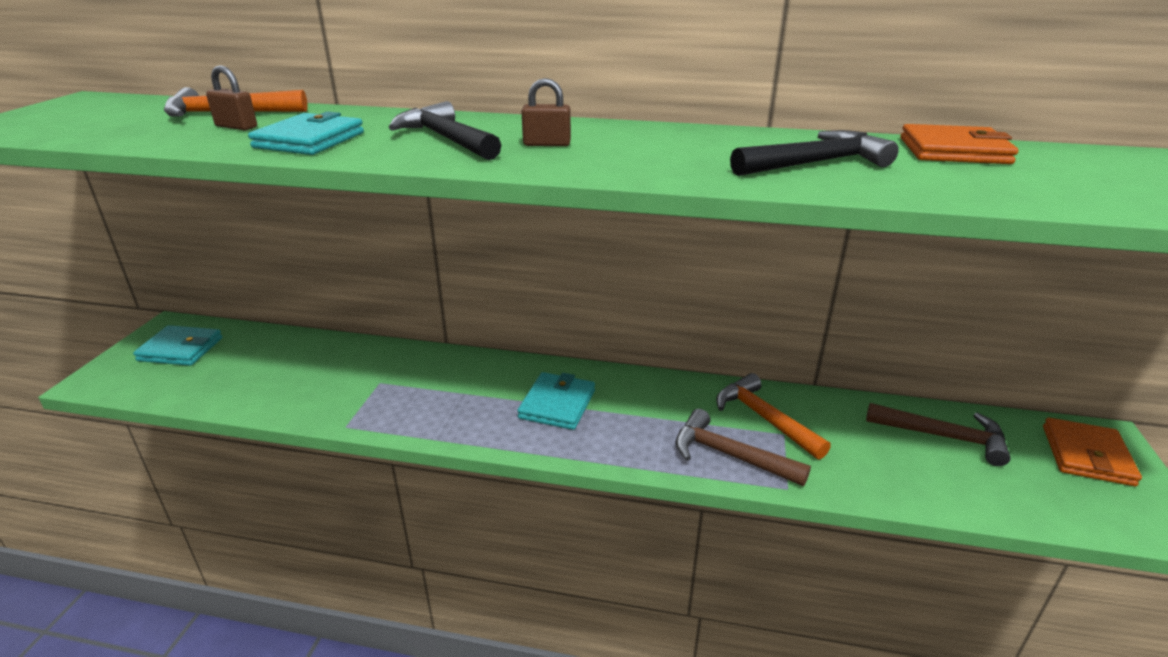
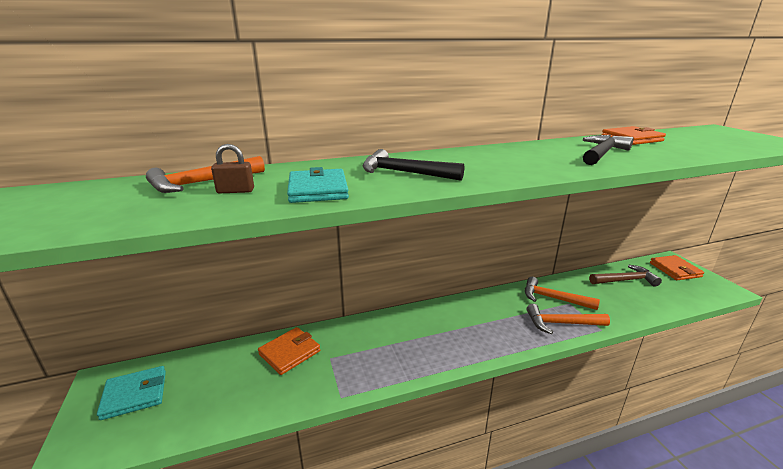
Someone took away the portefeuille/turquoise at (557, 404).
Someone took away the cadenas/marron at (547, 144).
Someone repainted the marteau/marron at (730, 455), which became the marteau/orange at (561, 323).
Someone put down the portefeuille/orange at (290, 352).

### Work instructions
Please report the number of lines in the data that include "orange", with no other words.

### Response box
2